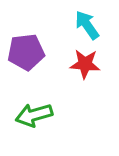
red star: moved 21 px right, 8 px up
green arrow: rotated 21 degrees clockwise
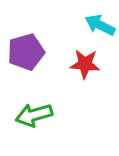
cyan arrow: moved 13 px right; rotated 28 degrees counterclockwise
purple pentagon: rotated 9 degrees counterclockwise
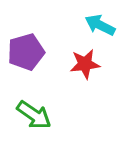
red star: rotated 12 degrees counterclockwise
green arrow: rotated 129 degrees counterclockwise
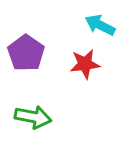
purple pentagon: moved 1 px down; rotated 21 degrees counterclockwise
green arrow: moved 1 px left, 2 px down; rotated 24 degrees counterclockwise
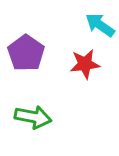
cyan arrow: rotated 8 degrees clockwise
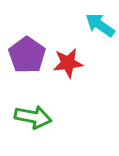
purple pentagon: moved 1 px right, 2 px down
red star: moved 17 px left, 1 px up
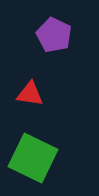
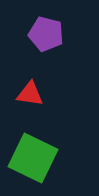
purple pentagon: moved 8 px left, 1 px up; rotated 12 degrees counterclockwise
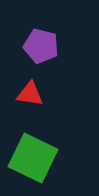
purple pentagon: moved 5 px left, 12 px down
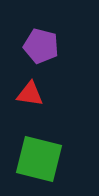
green square: moved 6 px right, 1 px down; rotated 12 degrees counterclockwise
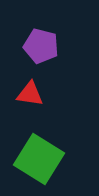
green square: rotated 18 degrees clockwise
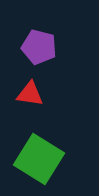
purple pentagon: moved 2 px left, 1 px down
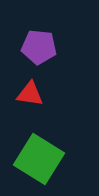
purple pentagon: rotated 8 degrees counterclockwise
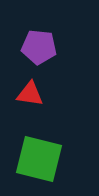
green square: rotated 18 degrees counterclockwise
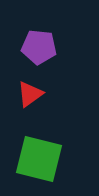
red triangle: rotated 44 degrees counterclockwise
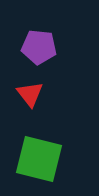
red triangle: rotated 32 degrees counterclockwise
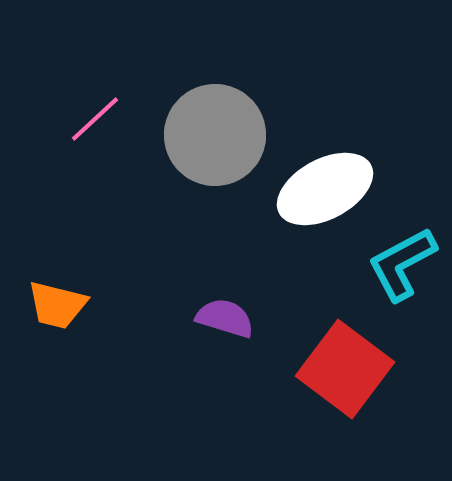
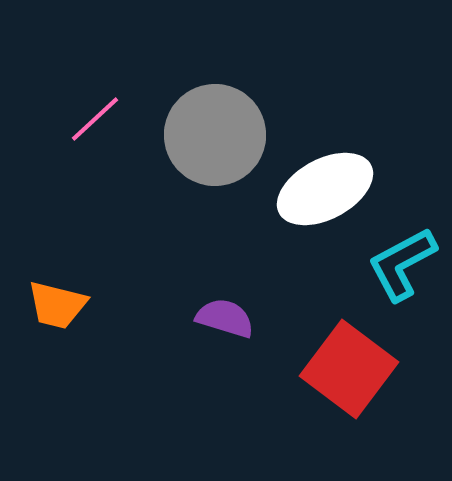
red square: moved 4 px right
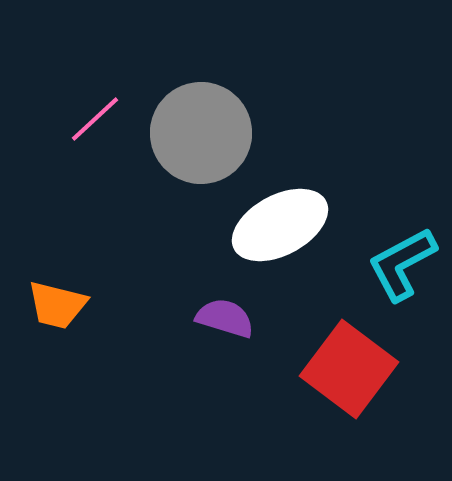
gray circle: moved 14 px left, 2 px up
white ellipse: moved 45 px left, 36 px down
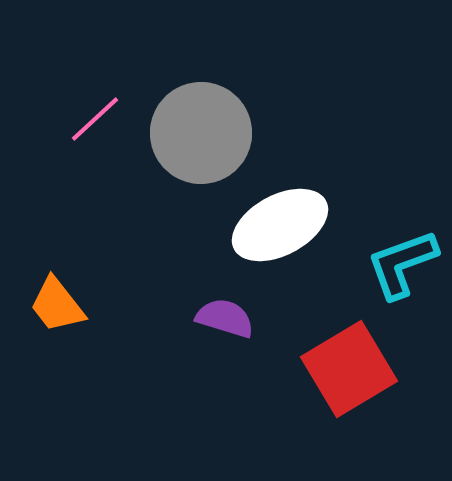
cyan L-shape: rotated 8 degrees clockwise
orange trapezoid: rotated 38 degrees clockwise
red square: rotated 22 degrees clockwise
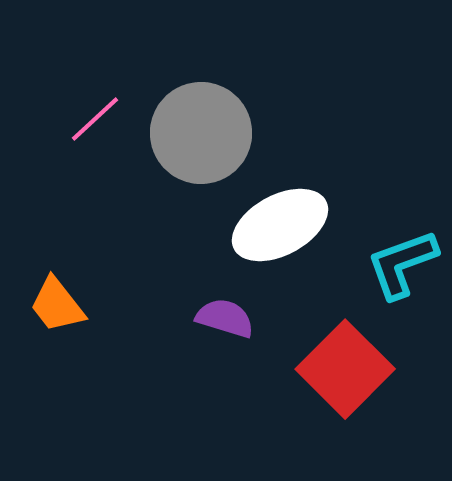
red square: moved 4 px left; rotated 14 degrees counterclockwise
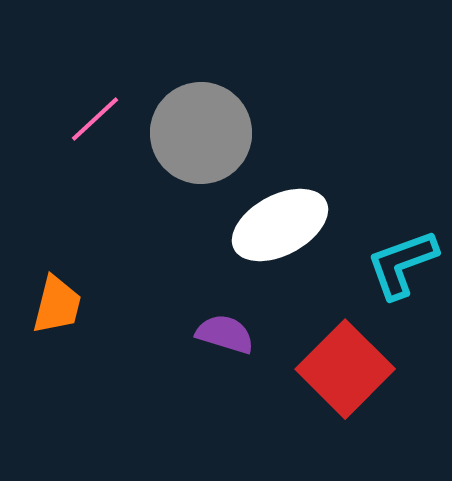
orange trapezoid: rotated 128 degrees counterclockwise
purple semicircle: moved 16 px down
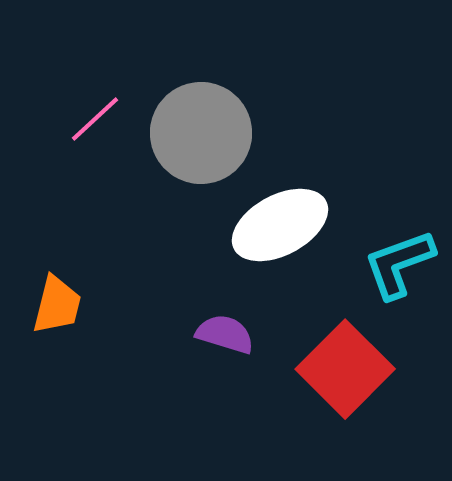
cyan L-shape: moved 3 px left
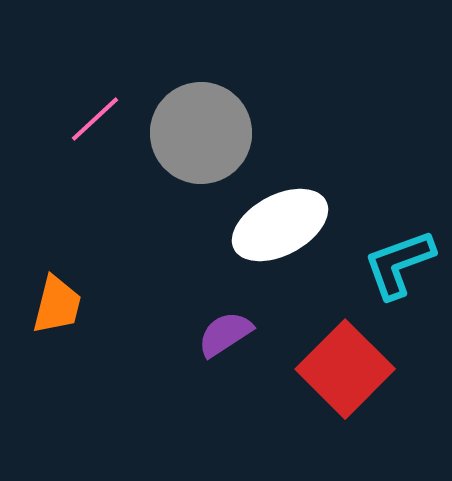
purple semicircle: rotated 50 degrees counterclockwise
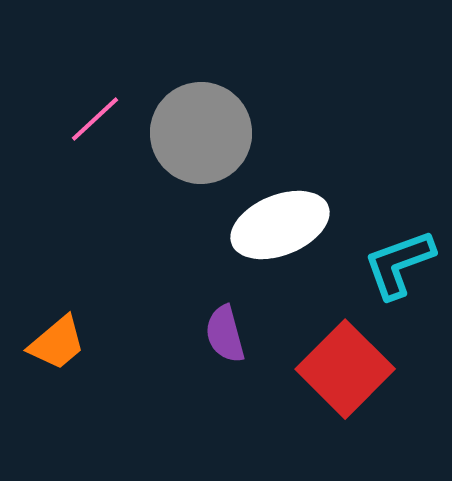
white ellipse: rotated 6 degrees clockwise
orange trapezoid: moved 38 px down; rotated 36 degrees clockwise
purple semicircle: rotated 72 degrees counterclockwise
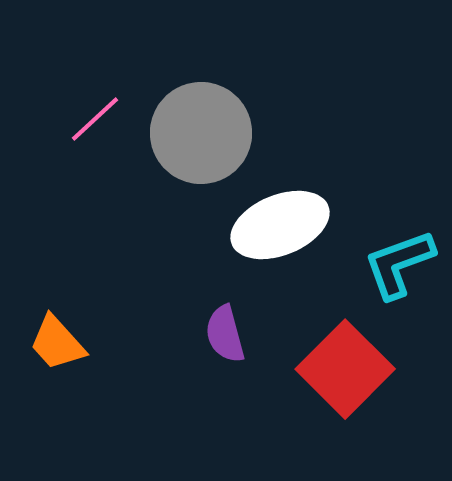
orange trapezoid: rotated 88 degrees clockwise
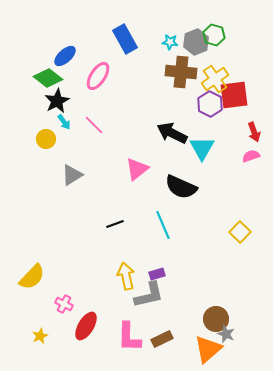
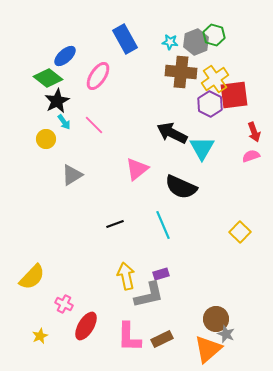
purple rectangle: moved 4 px right
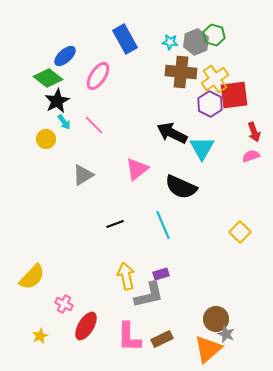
gray triangle: moved 11 px right
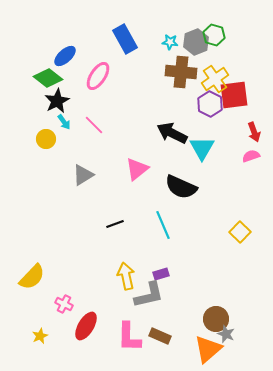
brown rectangle: moved 2 px left, 3 px up; rotated 50 degrees clockwise
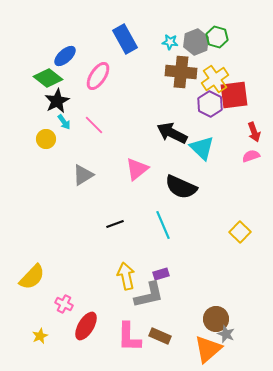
green hexagon: moved 3 px right, 2 px down
cyan triangle: rotated 16 degrees counterclockwise
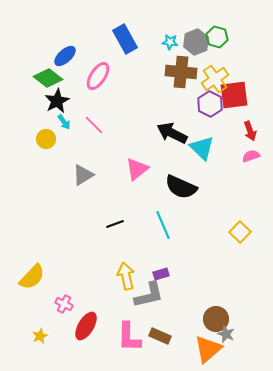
red arrow: moved 4 px left, 1 px up
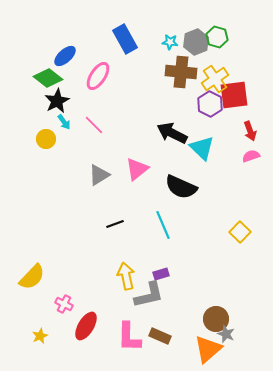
gray triangle: moved 16 px right
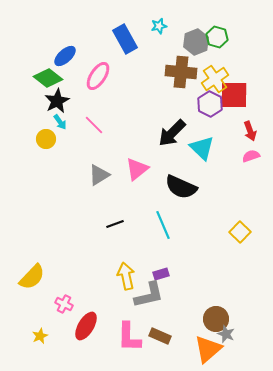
cyan star: moved 11 px left, 16 px up; rotated 21 degrees counterclockwise
red square: rotated 8 degrees clockwise
cyan arrow: moved 4 px left
black arrow: rotated 72 degrees counterclockwise
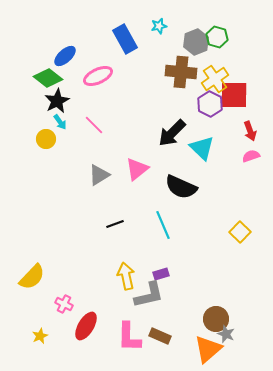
pink ellipse: rotated 32 degrees clockwise
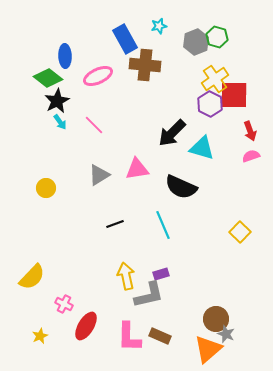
blue ellipse: rotated 50 degrees counterclockwise
brown cross: moved 36 px left, 7 px up
yellow circle: moved 49 px down
cyan triangle: rotated 28 degrees counterclockwise
pink triangle: rotated 30 degrees clockwise
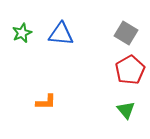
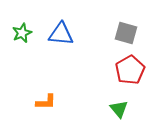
gray square: rotated 15 degrees counterclockwise
green triangle: moved 7 px left, 1 px up
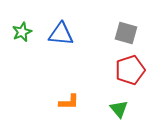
green star: moved 1 px up
red pentagon: rotated 12 degrees clockwise
orange L-shape: moved 23 px right
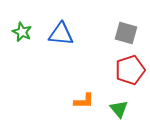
green star: rotated 24 degrees counterclockwise
orange L-shape: moved 15 px right, 1 px up
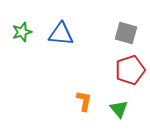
green star: rotated 30 degrees clockwise
orange L-shape: rotated 80 degrees counterclockwise
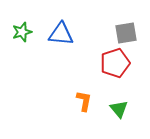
gray square: rotated 25 degrees counterclockwise
red pentagon: moved 15 px left, 7 px up
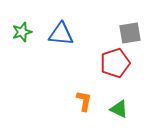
gray square: moved 4 px right
green triangle: rotated 24 degrees counterclockwise
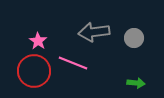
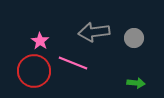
pink star: moved 2 px right
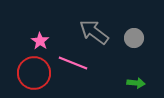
gray arrow: rotated 44 degrees clockwise
red circle: moved 2 px down
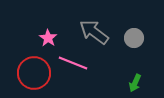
pink star: moved 8 px right, 3 px up
green arrow: moved 1 px left; rotated 108 degrees clockwise
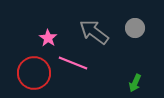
gray circle: moved 1 px right, 10 px up
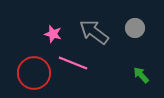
pink star: moved 5 px right, 4 px up; rotated 18 degrees counterclockwise
green arrow: moved 6 px right, 8 px up; rotated 114 degrees clockwise
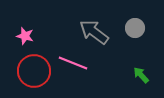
pink star: moved 28 px left, 2 px down
red circle: moved 2 px up
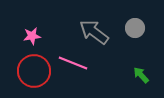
pink star: moved 7 px right; rotated 24 degrees counterclockwise
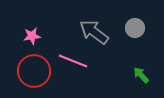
pink line: moved 2 px up
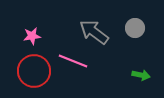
green arrow: rotated 144 degrees clockwise
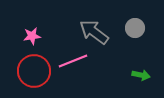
pink line: rotated 44 degrees counterclockwise
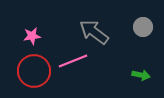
gray circle: moved 8 px right, 1 px up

══════

## Short exercise
Render all the lines above as a Markdown table with a Row column and a Line column, numbering each row and skipping blank lines. Leave the pictures out of the table.

## Output for this task
| Row | Line |
|---|---|
| 1 | red star: moved 21 px right, 8 px up |
| 2 | green arrow: rotated 21 degrees clockwise |
| 3 | cyan arrow: moved 13 px right; rotated 28 degrees counterclockwise |
| 4 | purple pentagon: rotated 9 degrees counterclockwise |
| 5 | red star: rotated 12 degrees counterclockwise |
| 6 | green arrow: rotated 129 degrees counterclockwise |
| 7 | purple pentagon: moved 1 px down; rotated 21 degrees counterclockwise |
| 8 | green arrow: moved 1 px left, 2 px down; rotated 24 degrees counterclockwise |
| 9 | cyan arrow: rotated 8 degrees clockwise |
| 10 | purple pentagon: moved 1 px right, 2 px down |
| 11 | red star: moved 17 px left, 1 px up |
| 12 | purple pentagon: moved 8 px left, 1 px up; rotated 12 degrees counterclockwise |
| 13 | purple pentagon: moved 5 px left, 12 px down |
| 14 | green square: moved 6 px right, 1 px down; rotated 12 degrees counterclockwise |
| 15 | green square: rotated 18 degrees clockwise |
| 16 | purple pentagon: moved 2 px left, 1 px down |
| 17 | purple pentagon: rotated 8 degrees counterclockwise |
| 18 | green square: rotated 18 degrees counterclockwise |
| 19 | red triangle: rotated 44 degrees counterclockwise |
| 20 | red triangle: rotated 32 degrees counterclockwise |
| 21 | red square: moved 4 px right |
| 22 | gray circle: moved 14 px left, 2 px up |
| 23 | white ellipse: moved 45 px left, 36 px down |
| 24 | cyan L-shape: rotated 8 degrees clockwise |
| 25 | orange trapezoid: rotated 38 degrees clockwise |
| 26 | red square: rotated 22 degrees clockwise |
| 27 | red square: moved 4 px left; rotated 14 degrees counterclockwise |
| 28 | orange trapezoid: rotated 128 degrees counterclockwise |
| 29 | purple semicircle: moved 16 px down |
| 30 | cyan L-shape: moved 3 px left |
| 31 | purple semicircle: rotated 50 degrees counterclockwise |
| 32 | white ellipse: rotated 6 degrees clockwise |
| 33 | orange trapezoid: moved 38 px down; rotated 36 degrees clockwise |
| 34 | purple semicircle: rotated 72 degrees counterclockwise |
| 35 | orange trapezoid: rotated 88 degrees clockwise |
| 36 | purple rectangle: moved 4 px right |
| 37 | gray triangle: moved 11 px right |
| 38 | brown rectangle: moved 2 px left, 3 px up; rotated 50 degrees clockwise |
| 39 | green hexagon: moved 3 px right, 2 px down |
| 40 | cyan triangle: rotated 16 degrees counterclockwise |
| 41 | red arrow: moved 4 px left, 1 px up |
| 42 | gray triangle: moved 16 px right |
| 43 | cyan star: moved 11 px left, 16 px up; rotated 21 degrees counterclockwise |
| 44 | red square: rotated 8 degrees clockwise |
| 45 | cyan arrow: moved 4 px left |
| 46 | black arrow: rotated 72 degrees counterclockwise |
| 47 | pink ellipse: rotated 32 degrees clockwise |
| 48 | blue ellipse: rotated 50 degrees counterclockwise |
| 49 | brown cross: moved 36 px left, 7 px up |
| 50 | yellow circle: moved 49 px down |
| 51 | cyan triangle: rotated 28 degrees counterclockwise |
| 52 | pink triangle: rotated 30 degrees clockwise |
| 53 | gray square: rotated 15 degrees counterclockwise |
| 54 | green triangle: moved 7 px left, 1 px up |
| 55 | green star: moved 1 px up |
| 56 | red pentagon: rotated 12 degrees clockwise |
| 57 | orange L-shape: moved 23 px right |
| 58 | green star: rotated 24 degrees counterclockwise |
| 59 | orange L-shape: moved 15 px right, 1 px up |
| 60 | green star: rotated 30 degrees clockwise |
| 61 | orange L-shape: rotated 80 degrees counterclockwise |
| 62 | gray square: rotated 25 degrees counterclockwise |
| 63 | red pentagon: moved 15 px left, 7 px up |
| 64 | gray square: moved 4 px right |
| 65 | green triangle: rotated 24 degrees counterclockwise |
| 66 | pink star: moved 2 px right |
| 67 | gray arrow: rotated 44 degrees clockwise |
| 68 | red circle: moved 2 px down |
| 69 | pink star: moved 8 px right, 3 px up |
| 70 | green arrow: moved 1 px left; rotated 108 degrees clockwise |
| 71 | gray circle: moved 1 px right, 10 px up |
| 72 | pink star: moved 5 px right, 4 px up; rotated 18 degrees counterclockwise |
| 73 | green arrow: moved 6 px right, 8 px up; rotated 114 degrees clockwise |
| 74 | pink star: moved 28 px left, 2 px down |
| 75 | red circle: moved 2 px up |
| 76 | pink star: moved 7 px right; rotated 24 degrees counterclockwise |
| 77 | pink line: moved 2 px up |
| 78 | green arrow: rotated 144 degrees clockwise |
| 79 | pink line: rotated 44 degrees counterclockwise |
| 80 | gray circle: moved 8 px right, 1 px up |